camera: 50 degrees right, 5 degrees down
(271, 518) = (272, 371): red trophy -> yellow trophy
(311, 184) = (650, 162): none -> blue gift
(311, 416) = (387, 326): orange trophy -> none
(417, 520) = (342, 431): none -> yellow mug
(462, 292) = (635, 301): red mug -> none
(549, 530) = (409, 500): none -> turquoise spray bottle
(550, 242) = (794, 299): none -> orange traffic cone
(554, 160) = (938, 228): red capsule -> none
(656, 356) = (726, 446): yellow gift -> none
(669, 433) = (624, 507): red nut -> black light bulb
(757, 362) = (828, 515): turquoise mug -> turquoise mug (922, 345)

● **What the exercise asks**
Present each line from the listing that holds the string "gift".

● **Written solution**
(311, 184) = (650, 162): none -> blue gift
(656, 356) = (726, 446): yellow gift -> none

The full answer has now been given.